▶ [YOUR ASSIGNMENT]: Look for "capsule" in the records and copy every line that has it.

▶ [DATA FOR PROCESSING]:
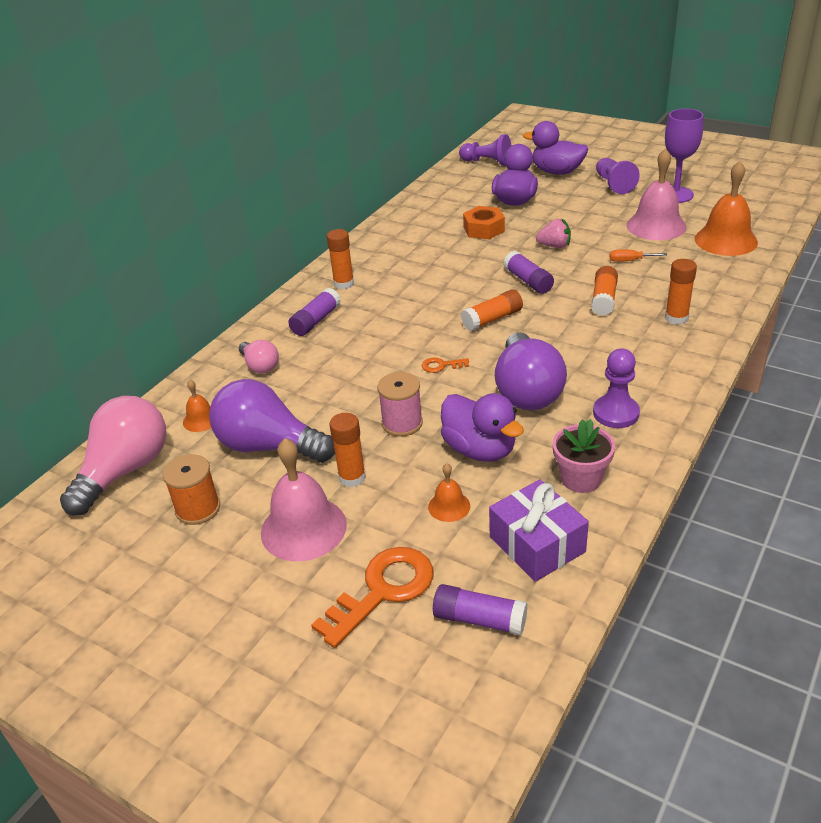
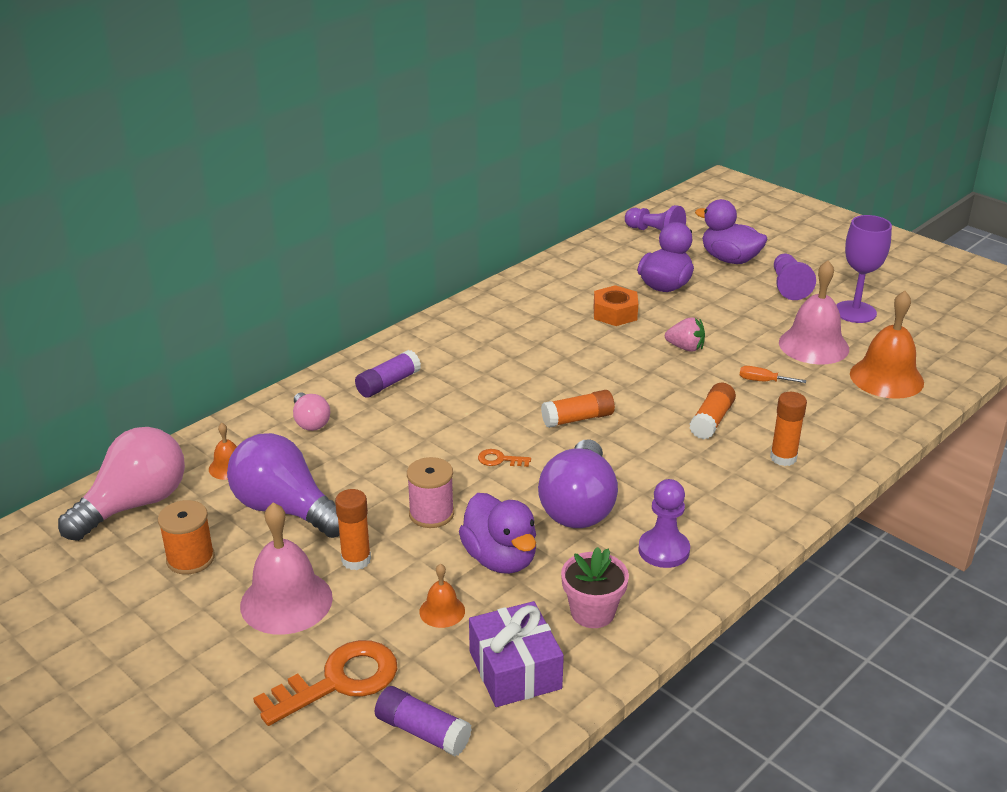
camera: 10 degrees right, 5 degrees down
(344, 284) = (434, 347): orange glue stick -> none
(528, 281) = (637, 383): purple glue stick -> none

...

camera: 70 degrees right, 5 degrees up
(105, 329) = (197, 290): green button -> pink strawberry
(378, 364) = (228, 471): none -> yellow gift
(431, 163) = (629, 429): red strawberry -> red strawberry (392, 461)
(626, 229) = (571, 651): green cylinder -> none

==

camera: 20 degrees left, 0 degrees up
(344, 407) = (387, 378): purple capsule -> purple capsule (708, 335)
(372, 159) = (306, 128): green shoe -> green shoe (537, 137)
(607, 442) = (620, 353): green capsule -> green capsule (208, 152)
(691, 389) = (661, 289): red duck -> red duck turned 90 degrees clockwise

▶ [ANSWER TO THE PROBLEM]:
(344, 407) = (387, 378): purple capsule -> purple capsule (708, 335)
(607, 442) = (620, 353): green capsule -> green capsule (208, 152)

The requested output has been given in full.